GIVEN EXERCISE -> Take the stretch of lines below from the one containing "Give the centreline" through the one containing "road 3 (residential): [(31,234),(2,334),(1,443),(30,511)]" and render it as a Markdown table with the columns Number and Line, skipping any blank lines.

RECORD EXCERPTS ->
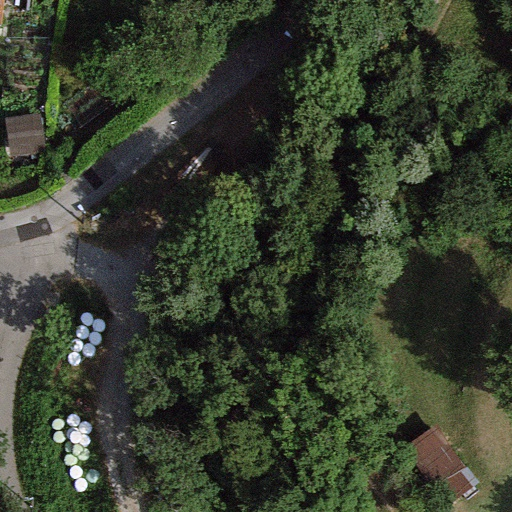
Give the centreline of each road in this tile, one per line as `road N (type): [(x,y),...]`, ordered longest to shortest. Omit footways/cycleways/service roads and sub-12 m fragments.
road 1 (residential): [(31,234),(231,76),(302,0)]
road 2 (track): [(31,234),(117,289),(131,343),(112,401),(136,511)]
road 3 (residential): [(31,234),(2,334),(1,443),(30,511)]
---
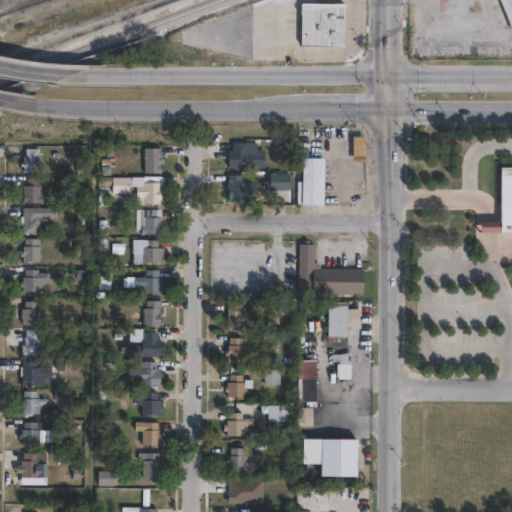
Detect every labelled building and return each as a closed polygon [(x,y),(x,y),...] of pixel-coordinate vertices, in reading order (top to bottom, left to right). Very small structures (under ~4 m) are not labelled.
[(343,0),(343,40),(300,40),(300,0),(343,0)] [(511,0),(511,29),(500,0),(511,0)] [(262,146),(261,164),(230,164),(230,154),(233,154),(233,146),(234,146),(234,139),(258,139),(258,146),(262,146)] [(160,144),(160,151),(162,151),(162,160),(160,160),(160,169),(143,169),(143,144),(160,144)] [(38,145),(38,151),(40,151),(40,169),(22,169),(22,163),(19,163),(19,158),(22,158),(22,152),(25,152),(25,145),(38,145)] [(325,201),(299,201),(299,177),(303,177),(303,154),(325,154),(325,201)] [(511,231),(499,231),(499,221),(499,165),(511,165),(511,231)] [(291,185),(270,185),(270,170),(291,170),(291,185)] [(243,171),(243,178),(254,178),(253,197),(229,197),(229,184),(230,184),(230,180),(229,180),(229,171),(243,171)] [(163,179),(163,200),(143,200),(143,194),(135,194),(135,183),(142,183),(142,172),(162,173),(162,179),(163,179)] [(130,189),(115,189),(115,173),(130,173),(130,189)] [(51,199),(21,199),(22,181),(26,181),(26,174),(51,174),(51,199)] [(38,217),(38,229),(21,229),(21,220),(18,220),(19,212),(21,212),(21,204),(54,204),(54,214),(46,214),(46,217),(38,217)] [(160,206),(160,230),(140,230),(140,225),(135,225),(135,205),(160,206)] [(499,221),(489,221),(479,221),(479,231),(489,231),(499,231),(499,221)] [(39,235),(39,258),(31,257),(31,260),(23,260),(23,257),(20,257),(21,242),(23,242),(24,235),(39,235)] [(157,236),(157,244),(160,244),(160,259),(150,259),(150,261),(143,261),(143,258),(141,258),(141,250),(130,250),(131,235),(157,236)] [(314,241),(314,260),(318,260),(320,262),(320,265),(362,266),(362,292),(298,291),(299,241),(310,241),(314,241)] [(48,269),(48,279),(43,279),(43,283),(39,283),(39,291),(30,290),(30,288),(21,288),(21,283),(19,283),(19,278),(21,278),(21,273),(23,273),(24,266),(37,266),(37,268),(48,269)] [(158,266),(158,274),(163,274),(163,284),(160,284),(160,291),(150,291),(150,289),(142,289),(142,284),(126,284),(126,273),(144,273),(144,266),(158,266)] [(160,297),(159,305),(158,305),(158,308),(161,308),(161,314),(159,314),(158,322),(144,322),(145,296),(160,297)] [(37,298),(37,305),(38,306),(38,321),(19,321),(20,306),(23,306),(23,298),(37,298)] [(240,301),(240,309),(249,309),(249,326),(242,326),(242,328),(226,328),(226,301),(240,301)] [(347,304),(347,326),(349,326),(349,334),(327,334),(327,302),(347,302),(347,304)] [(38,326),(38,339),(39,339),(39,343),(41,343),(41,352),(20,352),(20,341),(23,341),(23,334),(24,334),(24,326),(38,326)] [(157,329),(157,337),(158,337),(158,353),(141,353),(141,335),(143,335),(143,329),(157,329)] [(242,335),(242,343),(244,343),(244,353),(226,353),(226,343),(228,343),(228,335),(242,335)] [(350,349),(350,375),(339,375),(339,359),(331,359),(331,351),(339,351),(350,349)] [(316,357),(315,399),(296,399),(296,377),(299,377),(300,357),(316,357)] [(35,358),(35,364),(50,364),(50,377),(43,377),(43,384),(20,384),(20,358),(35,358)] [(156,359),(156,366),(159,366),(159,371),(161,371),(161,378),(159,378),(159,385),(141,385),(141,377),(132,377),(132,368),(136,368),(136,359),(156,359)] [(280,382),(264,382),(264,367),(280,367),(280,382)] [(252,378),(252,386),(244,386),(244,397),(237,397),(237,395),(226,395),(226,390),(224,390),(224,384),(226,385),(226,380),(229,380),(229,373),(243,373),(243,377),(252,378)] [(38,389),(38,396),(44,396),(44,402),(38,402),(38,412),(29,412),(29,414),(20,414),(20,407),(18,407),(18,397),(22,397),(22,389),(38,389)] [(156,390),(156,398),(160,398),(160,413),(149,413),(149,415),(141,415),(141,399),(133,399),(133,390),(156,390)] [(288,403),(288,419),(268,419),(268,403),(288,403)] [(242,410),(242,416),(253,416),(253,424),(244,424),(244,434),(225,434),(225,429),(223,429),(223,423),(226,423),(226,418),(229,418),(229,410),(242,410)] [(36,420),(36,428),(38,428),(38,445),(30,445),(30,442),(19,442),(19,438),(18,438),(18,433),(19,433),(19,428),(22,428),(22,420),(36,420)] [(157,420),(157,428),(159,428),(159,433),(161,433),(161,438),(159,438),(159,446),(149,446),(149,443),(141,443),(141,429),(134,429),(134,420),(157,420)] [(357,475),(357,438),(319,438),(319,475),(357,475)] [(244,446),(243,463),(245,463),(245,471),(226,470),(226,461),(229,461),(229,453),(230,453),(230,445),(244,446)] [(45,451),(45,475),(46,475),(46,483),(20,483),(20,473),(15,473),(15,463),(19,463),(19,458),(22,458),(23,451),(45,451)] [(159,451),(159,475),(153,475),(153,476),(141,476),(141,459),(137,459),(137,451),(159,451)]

ANSWER FOR THE TASK ->
| Number | Line |
|---|---|
| 1 | Give the centreline of each road in this tile, one per line as `road N (type): [(x,y),...]`, ordered longest to shortest. Omit footways/cycleways/service roads and sub-12 m fragments. |
| 2 | road 1 (residential): [(31,234),(231,76),(302,0)] |
| 3 | road 2 (track): [(31,234),(117,289),(131,343),(112,401),(136,511)] |
| 4 | road 3 (residential): [(31,234),(2,334),(1,443),(30,511)] |